(Change detection outputs)
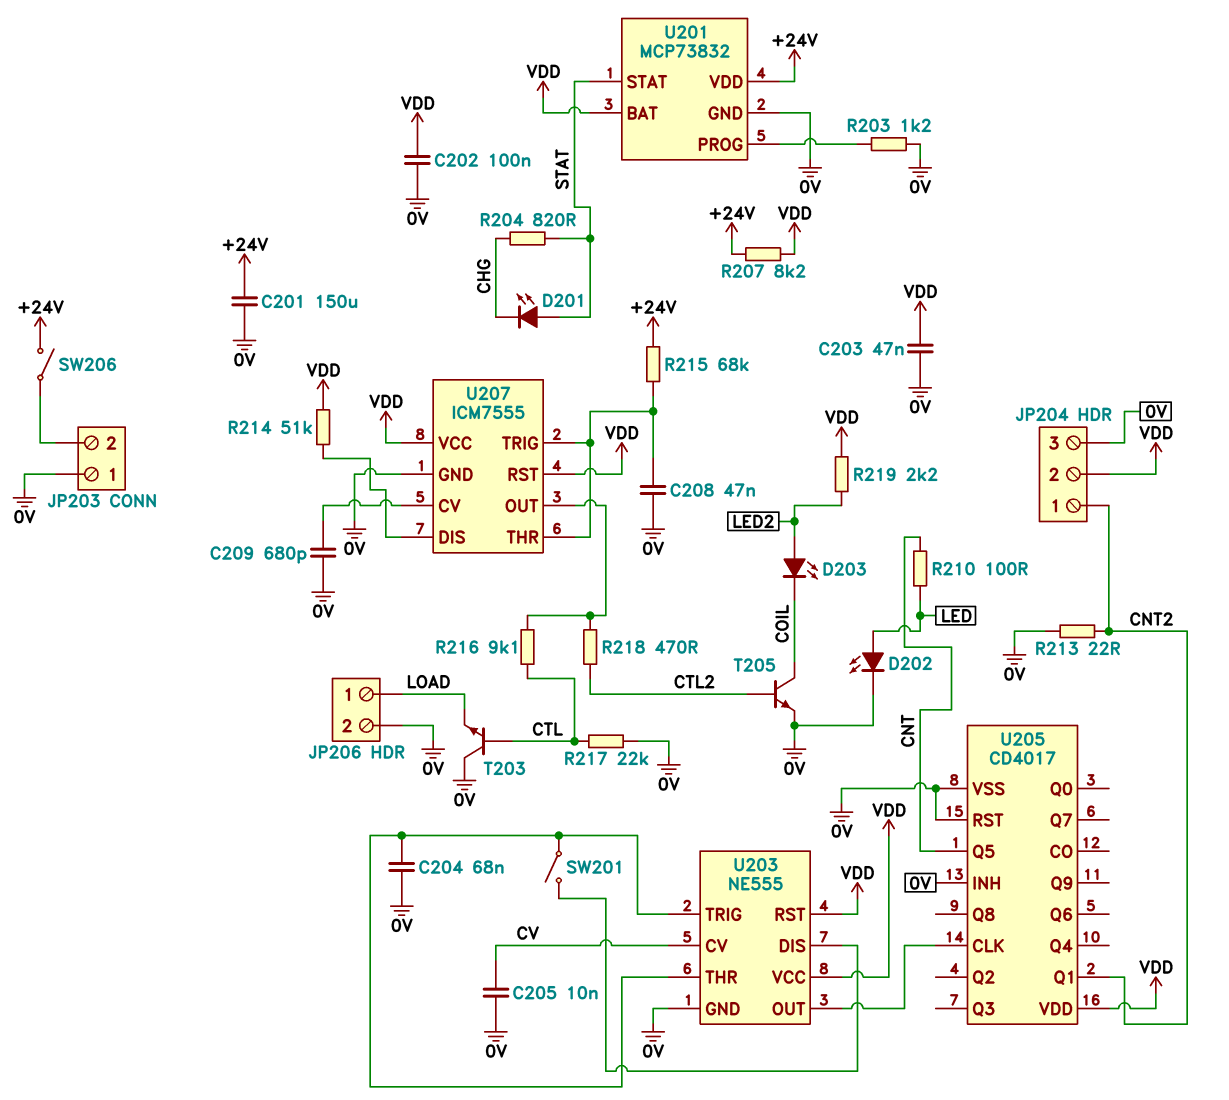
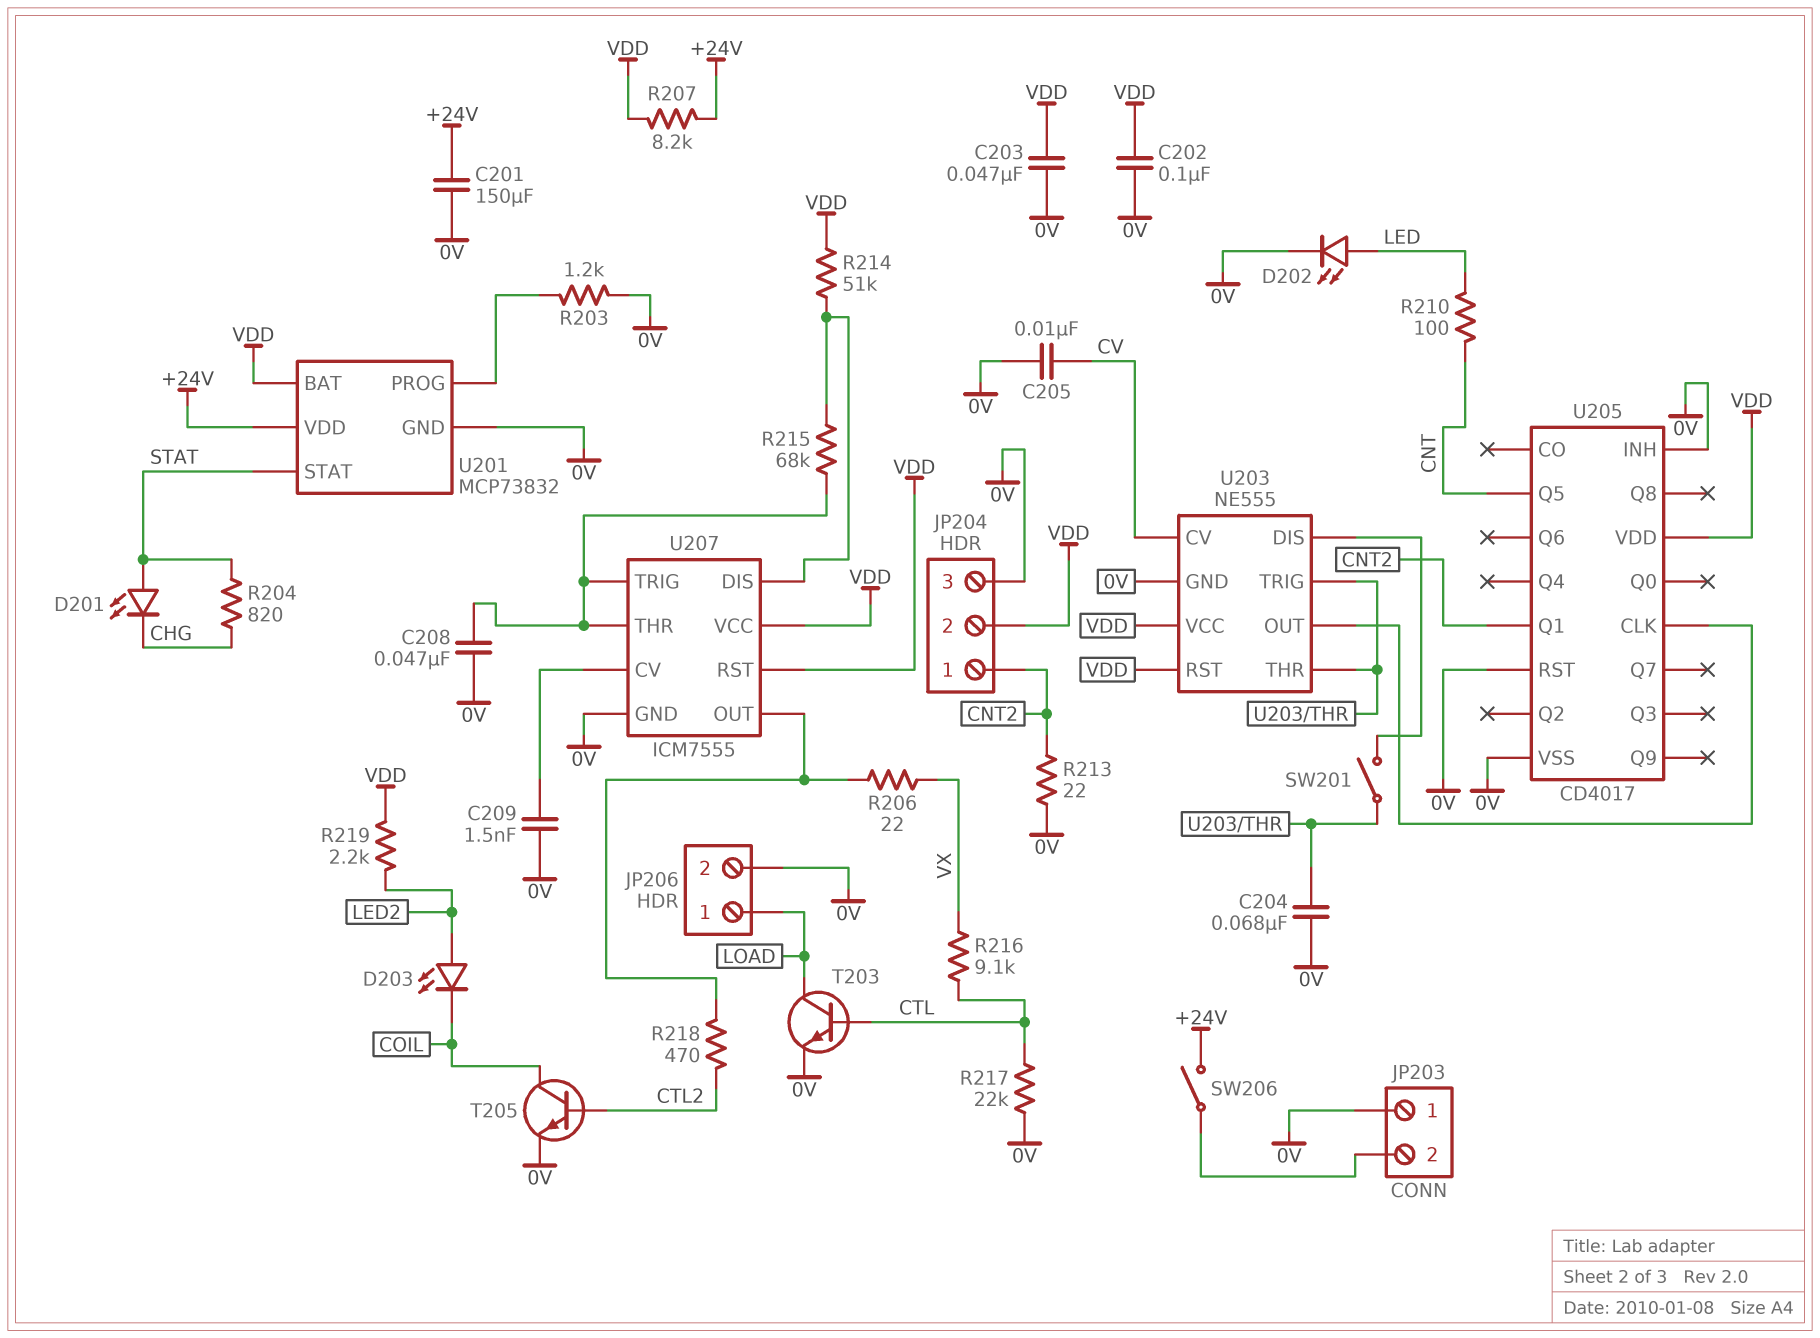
C209: 680pF (0V, U207/CV) -> 1.5nF (0V, U207/CV)
R206: none -> 22 (U207/OUT, VX)
R215: 68k (+24V, U207/THR) -> 68k (U207/DIS, U207/THR)
R216: 9.1k (CTL, U207/OUT) -> 9.1k (CTL, VX)
T203: NPN (B CTL, C 0V, E LOAD) -> NPN (B CTL, C LOAD, E 0V)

- What is required:
Print the data once more without any change, skipping each picture.

- Reply to the task:
C209: 680pF (0V, U207/CV) -> 1.5nF (0V, U207/CV)
R206: none -> 22 (U207/OUT, VX)
R215: 68k (+24V, U207/THR) -> 68k (U207/DIS, U207/THR)
R216: 9.1k (CTL, U207/OUT) -> 9.1k (CTL, VX)
T203: NPN (B CTL, C 0V, E LOAD) -> NPN (B CTL, C LOAD, E 0V)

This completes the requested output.